((

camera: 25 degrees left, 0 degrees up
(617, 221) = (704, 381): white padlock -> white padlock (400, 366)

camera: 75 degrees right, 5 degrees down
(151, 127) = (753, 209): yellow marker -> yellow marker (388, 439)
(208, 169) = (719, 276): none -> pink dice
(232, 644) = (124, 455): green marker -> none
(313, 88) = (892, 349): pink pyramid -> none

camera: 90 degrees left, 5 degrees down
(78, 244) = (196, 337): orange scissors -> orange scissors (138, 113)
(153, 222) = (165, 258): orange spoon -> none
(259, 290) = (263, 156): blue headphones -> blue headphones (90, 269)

))
((

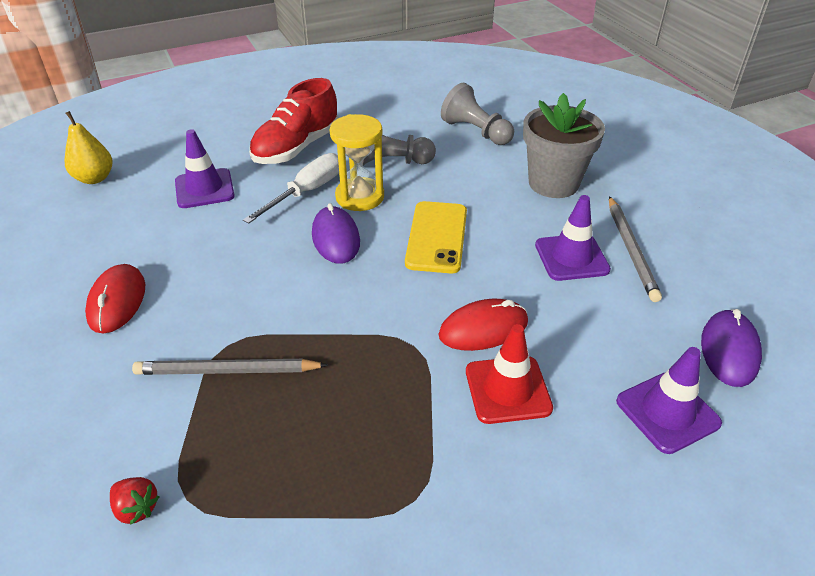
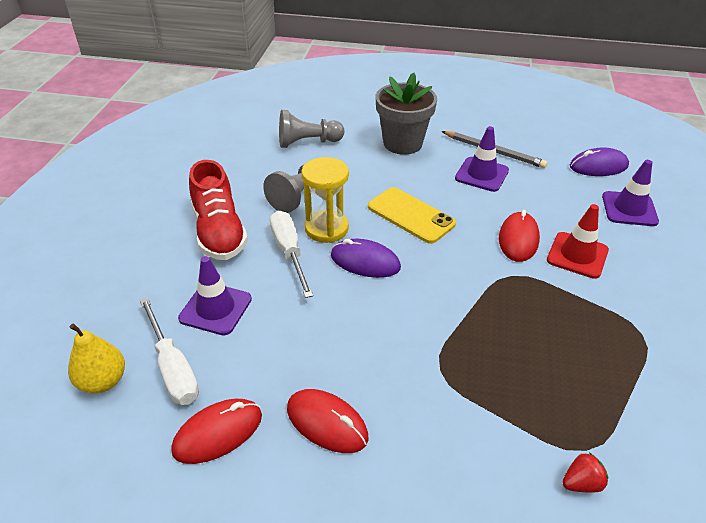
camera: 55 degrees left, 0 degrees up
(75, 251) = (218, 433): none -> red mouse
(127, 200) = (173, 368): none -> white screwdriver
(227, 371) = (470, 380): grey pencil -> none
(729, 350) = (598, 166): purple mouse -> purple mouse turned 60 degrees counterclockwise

))

_Work to be completed_: Starting at the line above that holds "camera: 55 degrees left, 0 degrees up" and ending at the line that holds "(729, 350) = (598, 166): purple", transcribe each line exactly and include no other lines.

_Exercise answer_:
camera: 55 degrees left, 0 degrees up
(75, 251) = (218, 433): none -> red mouse
(127, 200) = (173, 368): none -> white screwdriver
(227, 371) = (470, 380): grey pencil -> none
(729, 350) = (598, 166): purple mouse -> purple mouse turned 60 degrees counterclockwise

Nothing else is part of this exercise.